** TO BE DONE **
State how many lines of the data below contain the string "breathe", and reply with that number alone.

** INPUT DATA **

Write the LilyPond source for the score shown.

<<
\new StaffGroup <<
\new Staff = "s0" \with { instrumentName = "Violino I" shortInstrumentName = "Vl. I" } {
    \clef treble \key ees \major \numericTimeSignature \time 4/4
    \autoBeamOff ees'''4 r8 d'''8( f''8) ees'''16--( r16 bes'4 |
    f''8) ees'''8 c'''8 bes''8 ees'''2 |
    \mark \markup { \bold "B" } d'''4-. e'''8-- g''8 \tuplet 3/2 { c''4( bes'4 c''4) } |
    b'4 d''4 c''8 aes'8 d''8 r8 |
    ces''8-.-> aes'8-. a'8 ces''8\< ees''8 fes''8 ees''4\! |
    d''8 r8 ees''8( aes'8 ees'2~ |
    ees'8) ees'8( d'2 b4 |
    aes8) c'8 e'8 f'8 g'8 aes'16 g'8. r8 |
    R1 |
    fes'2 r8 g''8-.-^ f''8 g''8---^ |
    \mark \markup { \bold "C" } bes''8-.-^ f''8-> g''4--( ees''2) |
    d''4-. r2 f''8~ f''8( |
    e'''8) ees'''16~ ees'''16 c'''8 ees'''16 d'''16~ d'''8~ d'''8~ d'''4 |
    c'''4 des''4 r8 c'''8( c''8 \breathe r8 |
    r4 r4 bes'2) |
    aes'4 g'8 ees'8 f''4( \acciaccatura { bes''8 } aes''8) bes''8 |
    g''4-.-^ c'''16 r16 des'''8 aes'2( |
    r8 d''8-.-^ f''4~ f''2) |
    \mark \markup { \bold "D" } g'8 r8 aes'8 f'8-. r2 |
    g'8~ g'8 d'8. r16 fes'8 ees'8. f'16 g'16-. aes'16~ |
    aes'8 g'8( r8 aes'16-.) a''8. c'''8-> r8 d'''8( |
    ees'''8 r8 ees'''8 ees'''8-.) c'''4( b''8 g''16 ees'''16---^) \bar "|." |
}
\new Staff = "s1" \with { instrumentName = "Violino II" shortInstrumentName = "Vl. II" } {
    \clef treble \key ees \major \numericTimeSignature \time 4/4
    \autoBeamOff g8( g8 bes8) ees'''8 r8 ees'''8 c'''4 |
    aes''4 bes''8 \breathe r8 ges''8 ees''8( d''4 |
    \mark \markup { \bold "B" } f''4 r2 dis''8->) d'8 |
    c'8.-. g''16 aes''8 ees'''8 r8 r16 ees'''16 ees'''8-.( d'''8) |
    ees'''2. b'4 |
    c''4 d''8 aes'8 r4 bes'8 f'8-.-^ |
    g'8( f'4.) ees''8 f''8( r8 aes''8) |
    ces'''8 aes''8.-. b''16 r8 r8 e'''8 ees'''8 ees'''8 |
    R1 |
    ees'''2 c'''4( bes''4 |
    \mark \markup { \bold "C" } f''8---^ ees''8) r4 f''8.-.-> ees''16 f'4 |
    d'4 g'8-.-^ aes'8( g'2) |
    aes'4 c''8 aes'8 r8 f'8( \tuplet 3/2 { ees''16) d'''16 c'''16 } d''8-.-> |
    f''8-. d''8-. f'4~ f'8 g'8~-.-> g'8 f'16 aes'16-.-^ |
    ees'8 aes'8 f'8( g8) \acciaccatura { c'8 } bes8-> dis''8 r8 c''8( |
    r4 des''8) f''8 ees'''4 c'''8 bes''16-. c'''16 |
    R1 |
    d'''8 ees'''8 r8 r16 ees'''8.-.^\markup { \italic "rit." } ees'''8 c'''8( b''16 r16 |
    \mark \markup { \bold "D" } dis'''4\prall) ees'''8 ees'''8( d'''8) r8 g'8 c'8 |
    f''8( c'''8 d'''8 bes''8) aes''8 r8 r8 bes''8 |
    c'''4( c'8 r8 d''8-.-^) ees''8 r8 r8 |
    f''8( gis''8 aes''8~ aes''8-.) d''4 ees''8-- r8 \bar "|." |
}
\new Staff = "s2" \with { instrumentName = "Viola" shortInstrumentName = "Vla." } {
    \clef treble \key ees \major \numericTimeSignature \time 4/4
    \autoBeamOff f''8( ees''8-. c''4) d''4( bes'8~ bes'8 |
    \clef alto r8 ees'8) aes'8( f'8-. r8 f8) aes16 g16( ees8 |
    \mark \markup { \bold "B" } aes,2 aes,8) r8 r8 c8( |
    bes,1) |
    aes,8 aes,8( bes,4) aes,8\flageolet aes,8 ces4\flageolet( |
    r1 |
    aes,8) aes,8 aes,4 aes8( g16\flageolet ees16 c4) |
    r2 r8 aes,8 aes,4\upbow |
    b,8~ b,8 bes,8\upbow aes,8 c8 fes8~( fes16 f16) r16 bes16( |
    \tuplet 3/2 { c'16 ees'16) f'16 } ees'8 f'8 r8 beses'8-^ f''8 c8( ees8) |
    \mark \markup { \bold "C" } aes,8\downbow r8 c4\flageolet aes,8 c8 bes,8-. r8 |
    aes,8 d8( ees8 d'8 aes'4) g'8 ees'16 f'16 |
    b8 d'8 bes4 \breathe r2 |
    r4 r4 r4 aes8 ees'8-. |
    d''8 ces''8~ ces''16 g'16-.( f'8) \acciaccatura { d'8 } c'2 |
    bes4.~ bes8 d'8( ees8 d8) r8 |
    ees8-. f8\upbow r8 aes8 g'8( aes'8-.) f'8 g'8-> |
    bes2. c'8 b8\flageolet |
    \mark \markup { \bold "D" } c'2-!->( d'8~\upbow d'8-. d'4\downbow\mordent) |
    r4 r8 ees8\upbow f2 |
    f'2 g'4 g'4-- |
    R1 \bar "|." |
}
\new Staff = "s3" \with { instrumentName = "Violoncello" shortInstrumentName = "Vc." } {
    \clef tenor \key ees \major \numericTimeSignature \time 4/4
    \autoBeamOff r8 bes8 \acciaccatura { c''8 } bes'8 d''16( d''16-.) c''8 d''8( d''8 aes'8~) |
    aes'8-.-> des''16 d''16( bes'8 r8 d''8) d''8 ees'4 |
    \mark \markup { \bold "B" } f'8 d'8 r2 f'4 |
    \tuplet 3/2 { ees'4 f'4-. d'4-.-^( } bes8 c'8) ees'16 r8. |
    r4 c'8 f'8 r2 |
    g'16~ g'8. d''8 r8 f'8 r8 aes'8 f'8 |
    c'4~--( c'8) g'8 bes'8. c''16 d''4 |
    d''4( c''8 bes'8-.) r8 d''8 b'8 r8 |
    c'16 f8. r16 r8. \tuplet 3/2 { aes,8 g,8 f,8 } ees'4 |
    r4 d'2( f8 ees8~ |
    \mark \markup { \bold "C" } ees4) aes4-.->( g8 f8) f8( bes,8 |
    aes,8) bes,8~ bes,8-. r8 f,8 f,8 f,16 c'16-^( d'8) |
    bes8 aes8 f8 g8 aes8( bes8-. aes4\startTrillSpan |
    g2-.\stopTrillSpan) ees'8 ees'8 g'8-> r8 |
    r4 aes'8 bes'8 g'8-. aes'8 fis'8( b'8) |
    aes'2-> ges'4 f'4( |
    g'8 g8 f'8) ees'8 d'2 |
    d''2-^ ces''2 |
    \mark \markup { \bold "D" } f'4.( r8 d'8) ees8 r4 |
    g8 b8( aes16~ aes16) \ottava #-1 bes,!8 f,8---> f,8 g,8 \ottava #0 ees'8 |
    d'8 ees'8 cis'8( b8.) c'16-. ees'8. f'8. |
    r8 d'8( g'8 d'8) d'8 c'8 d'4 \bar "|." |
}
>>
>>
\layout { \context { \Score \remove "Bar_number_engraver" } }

** WORKED SOLUTION **
3